EXTRACTED MATERIAL section start

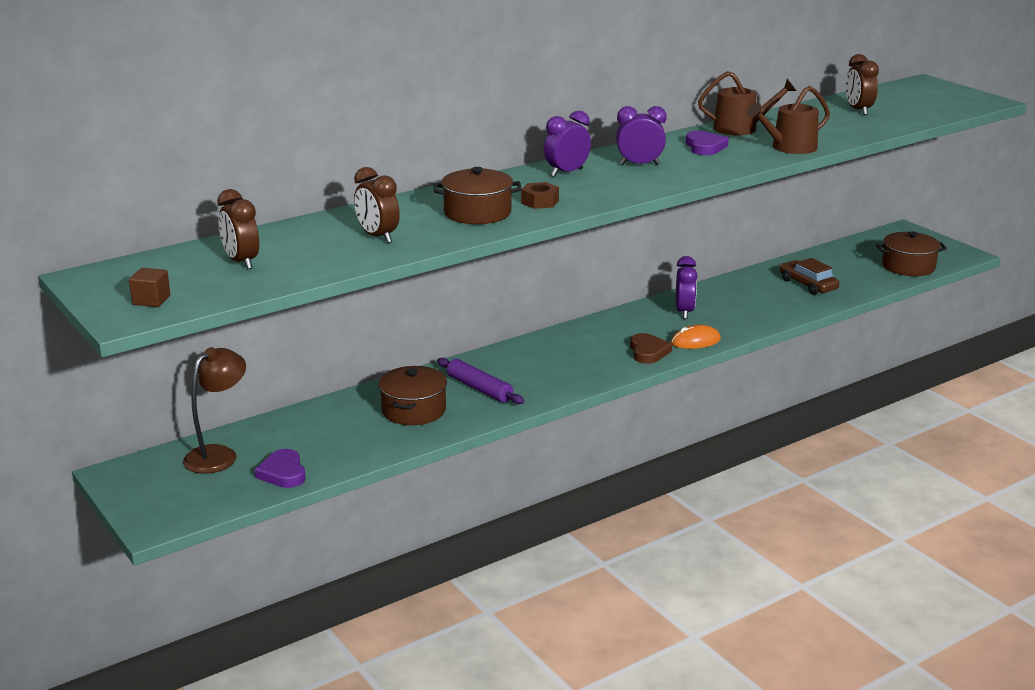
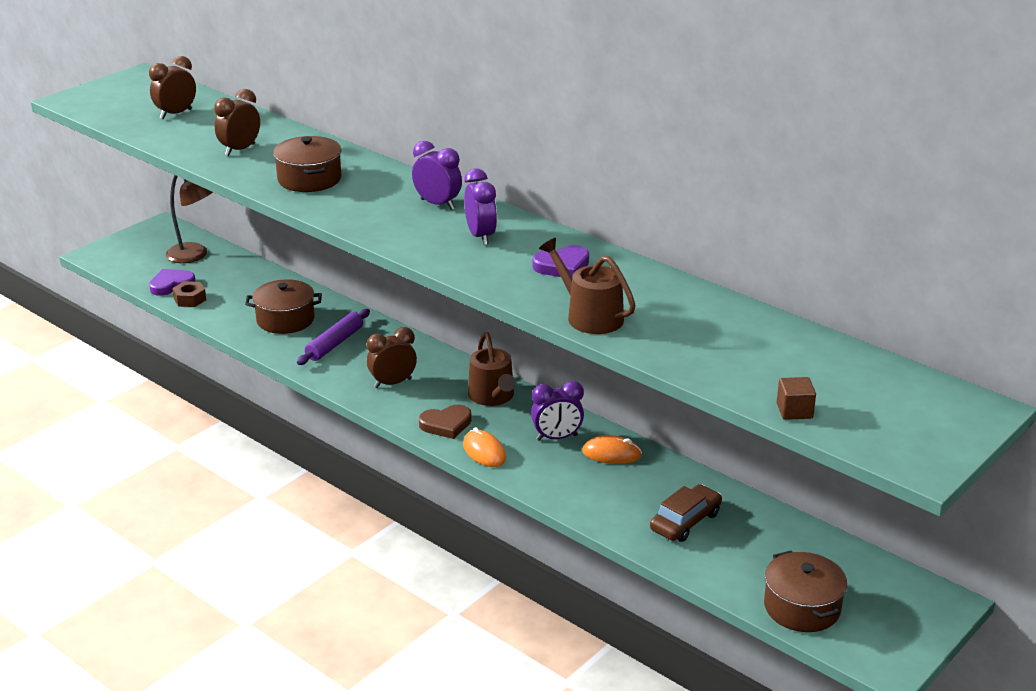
camera: 75 degrees right, 5 degrees up
brown cube [129,268,170,307] -> brown cube moved to [777,377,816,420]
brown nut [521,182,559,209] -> brown nut moved to [172,281,206,307]
brown watering can [698,71,796,135] -> brown watering can moved to [468,332,516,406]
brown clock [846,54,879,115] -> brown clock moved to [367,327,417,388]
none -> orange mouse [582,435,642,464]

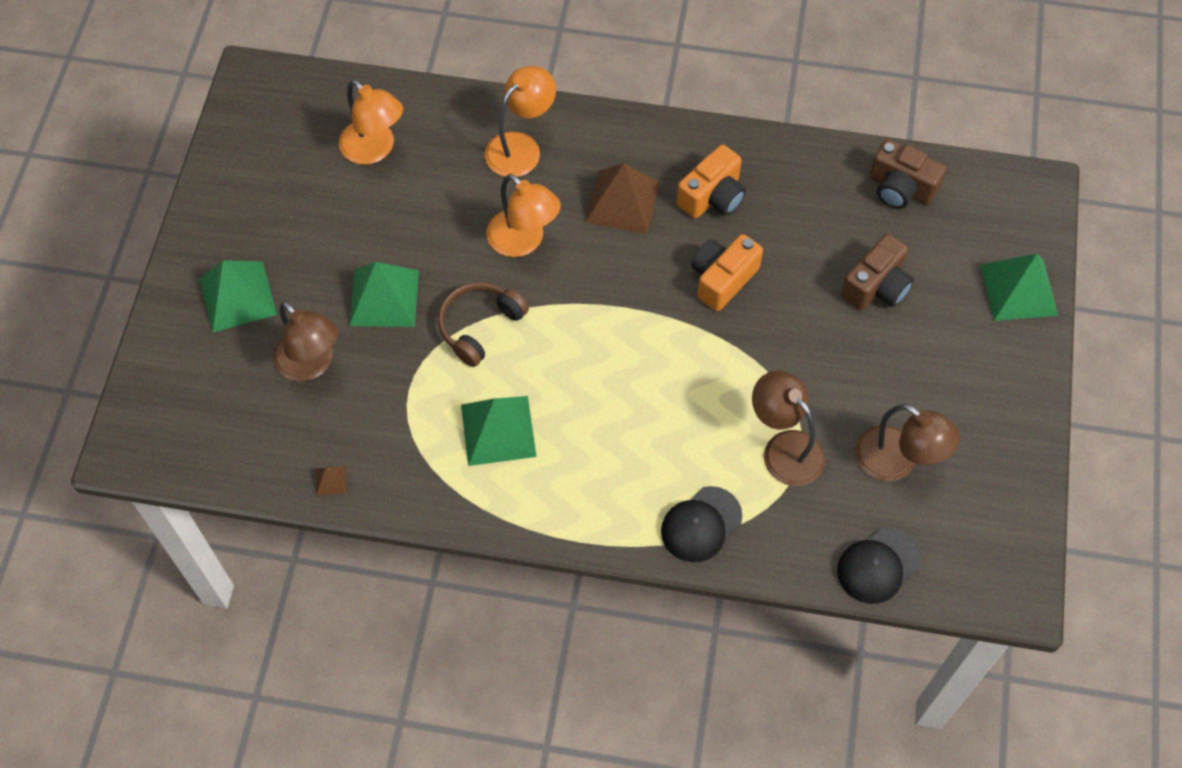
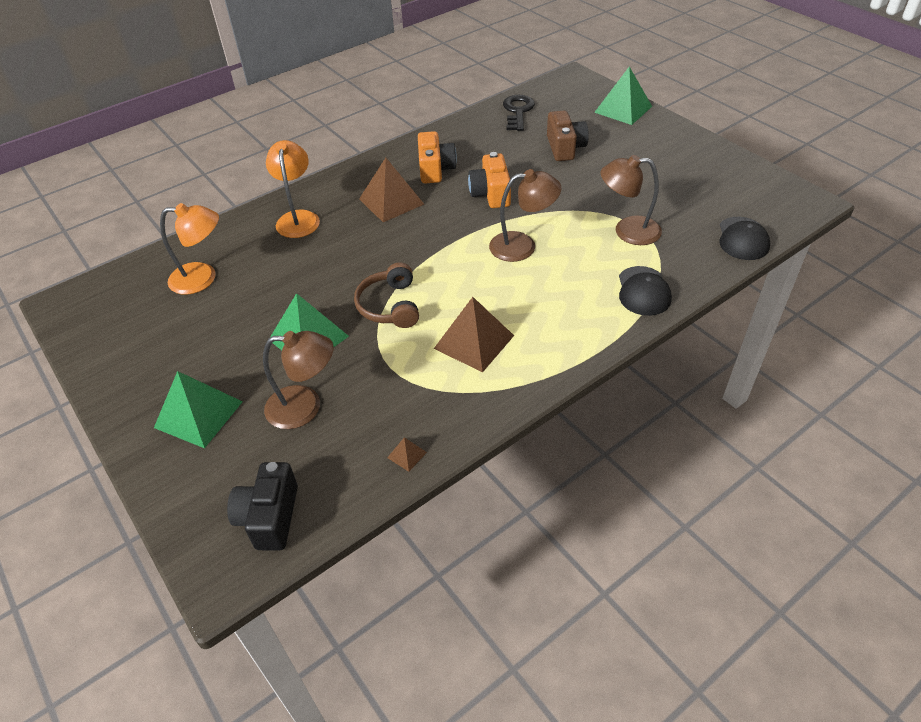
camera: 45 degrees left, 15 degrees down
green pyramid [461,396,537,466] -> brown pyramid [434,297,514,372]
orange lamp [486,174,561,257] -> none
brown lamp [855,404,960,481] -> brown lamp moved to [489,169,562,262]
brown camera [869,139,946,209] -> black key [503,95,535,131]
none -> black camera [227,462,298,550]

EXTRACTED MATERIAL section end

EXERCISE DIRECTIONS »
Could each line of the data be written out exactly, with no pictures included?

SOLUTION TO THE PROBLEM »
camera: 75 degrees right, 5 degrees up
brown cube [129,268,170,307] -> brown cube moved to [777,377,816,420]
brown nut [521,182,559,209] -> brown nut moved to [172,281,206,307]
brown watering can [698,71,796,135] -> brown watering can moved to [468,332,516,406]
brown clock [846,54,879,115] -> brown clock moved to [367,327,417,388]
none -> orange mouse [582,435,642,464]

camera: 45 degrees left, 15 degrees down
green pyramid [461,396,537,466] -> brown pyramid [434,297,514,372]
orange lamp [486,174,561,257] -> none
brown lamp [855,404,960,481] -> brown lamp moved to [489,169,562,262]
brown camera [869,139,946,209] -> black key [503,95,535,131]
none -> black camera [227,462,298,550]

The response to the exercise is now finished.